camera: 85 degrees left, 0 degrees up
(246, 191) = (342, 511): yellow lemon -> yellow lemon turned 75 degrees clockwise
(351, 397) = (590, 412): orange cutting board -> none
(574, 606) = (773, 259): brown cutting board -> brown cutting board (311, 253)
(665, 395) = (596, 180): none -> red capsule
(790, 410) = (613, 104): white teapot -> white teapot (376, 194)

....

* [TASK TO CARRY OUT]:
Look above for every line with the word "cutting" and copy it.

* [ANSWER SPACE]:
(351, 397) = (590, 412): orange cutting board -> none
(574, 606) = (773, 259): brown cutting board -> brown cutting board (311, 253)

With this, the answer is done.